━━ PROVIDED RECORDS ━━

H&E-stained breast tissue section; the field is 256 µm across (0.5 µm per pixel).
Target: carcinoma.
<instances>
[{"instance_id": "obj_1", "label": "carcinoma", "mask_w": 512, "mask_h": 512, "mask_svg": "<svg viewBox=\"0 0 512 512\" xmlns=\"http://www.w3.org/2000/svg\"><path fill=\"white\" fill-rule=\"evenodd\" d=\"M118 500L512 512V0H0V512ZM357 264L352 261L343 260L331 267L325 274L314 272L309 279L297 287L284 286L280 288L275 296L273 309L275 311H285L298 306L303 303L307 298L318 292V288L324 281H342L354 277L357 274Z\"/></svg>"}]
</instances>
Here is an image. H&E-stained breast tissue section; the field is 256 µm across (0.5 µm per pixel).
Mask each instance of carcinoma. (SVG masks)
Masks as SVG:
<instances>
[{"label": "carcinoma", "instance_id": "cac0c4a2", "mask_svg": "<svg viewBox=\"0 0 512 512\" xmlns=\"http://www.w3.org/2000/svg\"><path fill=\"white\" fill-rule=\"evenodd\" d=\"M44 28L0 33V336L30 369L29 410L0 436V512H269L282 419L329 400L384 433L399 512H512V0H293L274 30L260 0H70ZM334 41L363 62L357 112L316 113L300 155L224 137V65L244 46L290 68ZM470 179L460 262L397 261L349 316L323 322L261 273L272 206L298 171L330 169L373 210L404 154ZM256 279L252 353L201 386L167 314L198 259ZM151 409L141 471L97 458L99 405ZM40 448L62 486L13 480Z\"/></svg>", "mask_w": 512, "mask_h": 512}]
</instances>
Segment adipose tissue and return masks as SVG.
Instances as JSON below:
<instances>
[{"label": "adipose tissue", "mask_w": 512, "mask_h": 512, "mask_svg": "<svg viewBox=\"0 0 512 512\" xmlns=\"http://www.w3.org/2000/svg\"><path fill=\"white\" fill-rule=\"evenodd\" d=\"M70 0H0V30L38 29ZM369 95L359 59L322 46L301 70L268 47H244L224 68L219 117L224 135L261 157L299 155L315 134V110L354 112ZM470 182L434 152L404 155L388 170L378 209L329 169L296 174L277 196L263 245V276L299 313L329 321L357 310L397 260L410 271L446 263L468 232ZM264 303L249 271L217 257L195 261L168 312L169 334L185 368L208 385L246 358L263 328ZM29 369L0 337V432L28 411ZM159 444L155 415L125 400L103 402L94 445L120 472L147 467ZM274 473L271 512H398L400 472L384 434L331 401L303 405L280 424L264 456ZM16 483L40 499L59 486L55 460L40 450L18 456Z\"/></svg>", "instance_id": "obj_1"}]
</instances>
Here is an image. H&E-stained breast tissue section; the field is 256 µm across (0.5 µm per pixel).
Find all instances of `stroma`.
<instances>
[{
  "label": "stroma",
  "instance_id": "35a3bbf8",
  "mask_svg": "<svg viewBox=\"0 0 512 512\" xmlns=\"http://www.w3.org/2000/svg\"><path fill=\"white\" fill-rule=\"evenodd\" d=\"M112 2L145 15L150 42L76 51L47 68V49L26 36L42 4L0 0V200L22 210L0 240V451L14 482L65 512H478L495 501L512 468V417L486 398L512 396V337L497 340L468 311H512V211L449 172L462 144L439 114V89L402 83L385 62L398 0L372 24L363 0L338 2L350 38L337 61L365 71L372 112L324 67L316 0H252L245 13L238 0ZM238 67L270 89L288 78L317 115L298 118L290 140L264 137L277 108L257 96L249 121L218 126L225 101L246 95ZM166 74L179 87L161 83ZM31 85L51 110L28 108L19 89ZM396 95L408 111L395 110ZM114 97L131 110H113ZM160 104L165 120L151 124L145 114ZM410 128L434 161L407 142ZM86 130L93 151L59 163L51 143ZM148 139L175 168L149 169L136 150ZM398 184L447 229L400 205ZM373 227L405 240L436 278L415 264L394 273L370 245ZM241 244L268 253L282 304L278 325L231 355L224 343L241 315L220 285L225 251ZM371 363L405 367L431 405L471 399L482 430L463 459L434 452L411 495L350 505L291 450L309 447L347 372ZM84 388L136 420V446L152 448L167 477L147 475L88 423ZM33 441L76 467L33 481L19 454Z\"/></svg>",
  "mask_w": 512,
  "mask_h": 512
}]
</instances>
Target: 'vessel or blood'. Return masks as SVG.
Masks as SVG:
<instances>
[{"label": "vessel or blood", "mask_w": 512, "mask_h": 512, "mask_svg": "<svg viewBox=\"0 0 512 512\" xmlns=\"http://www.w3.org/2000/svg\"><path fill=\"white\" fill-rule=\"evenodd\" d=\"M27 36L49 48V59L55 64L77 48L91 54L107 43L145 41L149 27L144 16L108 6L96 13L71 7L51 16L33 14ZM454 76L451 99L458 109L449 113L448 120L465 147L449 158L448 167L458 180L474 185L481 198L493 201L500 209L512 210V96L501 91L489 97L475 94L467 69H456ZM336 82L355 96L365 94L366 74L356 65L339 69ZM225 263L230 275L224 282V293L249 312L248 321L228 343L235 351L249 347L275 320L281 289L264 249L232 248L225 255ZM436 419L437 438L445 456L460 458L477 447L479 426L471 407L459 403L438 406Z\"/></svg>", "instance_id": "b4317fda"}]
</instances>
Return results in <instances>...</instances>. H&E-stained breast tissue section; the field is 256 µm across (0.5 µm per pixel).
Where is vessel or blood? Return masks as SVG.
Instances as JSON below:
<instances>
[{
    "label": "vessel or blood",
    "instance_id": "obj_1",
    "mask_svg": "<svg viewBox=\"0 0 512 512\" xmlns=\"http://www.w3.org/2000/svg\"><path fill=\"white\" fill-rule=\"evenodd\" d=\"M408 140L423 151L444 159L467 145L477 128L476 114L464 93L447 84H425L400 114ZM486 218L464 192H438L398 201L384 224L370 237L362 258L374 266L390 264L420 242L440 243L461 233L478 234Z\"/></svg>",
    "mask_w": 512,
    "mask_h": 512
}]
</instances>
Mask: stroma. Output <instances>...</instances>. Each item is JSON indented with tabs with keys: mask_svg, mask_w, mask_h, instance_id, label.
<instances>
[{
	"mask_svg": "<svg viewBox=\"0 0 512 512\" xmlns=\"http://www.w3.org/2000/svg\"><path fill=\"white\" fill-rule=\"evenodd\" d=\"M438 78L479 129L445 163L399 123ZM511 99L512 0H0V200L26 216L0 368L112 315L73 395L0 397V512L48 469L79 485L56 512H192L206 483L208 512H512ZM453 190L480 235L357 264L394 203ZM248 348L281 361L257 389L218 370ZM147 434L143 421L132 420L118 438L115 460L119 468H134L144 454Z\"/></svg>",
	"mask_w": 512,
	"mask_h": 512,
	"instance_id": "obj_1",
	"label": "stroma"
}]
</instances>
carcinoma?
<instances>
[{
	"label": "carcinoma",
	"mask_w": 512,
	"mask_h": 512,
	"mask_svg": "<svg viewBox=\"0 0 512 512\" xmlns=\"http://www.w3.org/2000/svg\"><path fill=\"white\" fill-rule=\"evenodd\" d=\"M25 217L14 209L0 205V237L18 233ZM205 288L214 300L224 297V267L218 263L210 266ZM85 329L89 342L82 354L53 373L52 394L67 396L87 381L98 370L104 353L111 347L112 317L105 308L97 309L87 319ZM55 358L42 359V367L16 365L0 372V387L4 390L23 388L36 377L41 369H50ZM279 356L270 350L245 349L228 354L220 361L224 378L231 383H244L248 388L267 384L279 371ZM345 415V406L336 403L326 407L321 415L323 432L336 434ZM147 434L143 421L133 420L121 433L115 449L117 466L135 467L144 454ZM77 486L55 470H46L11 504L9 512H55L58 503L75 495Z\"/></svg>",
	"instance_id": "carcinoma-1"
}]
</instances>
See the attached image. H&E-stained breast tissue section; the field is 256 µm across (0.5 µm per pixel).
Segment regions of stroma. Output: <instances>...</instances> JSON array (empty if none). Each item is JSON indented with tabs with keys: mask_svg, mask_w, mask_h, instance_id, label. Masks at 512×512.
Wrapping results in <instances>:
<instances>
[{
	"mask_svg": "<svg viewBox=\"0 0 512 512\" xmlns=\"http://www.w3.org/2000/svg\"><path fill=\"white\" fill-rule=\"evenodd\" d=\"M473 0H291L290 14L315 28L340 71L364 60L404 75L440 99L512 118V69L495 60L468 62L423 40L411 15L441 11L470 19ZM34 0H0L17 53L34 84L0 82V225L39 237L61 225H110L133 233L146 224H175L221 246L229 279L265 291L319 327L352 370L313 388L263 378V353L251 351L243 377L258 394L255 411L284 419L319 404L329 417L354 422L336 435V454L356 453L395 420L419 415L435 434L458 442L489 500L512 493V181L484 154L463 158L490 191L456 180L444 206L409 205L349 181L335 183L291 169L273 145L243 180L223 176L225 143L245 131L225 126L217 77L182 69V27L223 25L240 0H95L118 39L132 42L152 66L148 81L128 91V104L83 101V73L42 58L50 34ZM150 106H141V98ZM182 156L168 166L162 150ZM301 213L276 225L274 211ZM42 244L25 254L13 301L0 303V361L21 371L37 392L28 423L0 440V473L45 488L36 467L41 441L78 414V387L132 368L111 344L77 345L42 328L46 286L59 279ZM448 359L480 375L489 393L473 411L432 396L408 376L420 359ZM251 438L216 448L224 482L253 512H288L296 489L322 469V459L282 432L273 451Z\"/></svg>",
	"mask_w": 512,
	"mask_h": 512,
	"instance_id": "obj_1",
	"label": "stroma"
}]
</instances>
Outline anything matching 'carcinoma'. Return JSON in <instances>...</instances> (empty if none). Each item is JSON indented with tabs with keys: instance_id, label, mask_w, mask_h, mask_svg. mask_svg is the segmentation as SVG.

━━━

§ REQUEST:
How many of these lines contain "stained"? Write only the number.

§ ANSWER TO THIS TASK:
5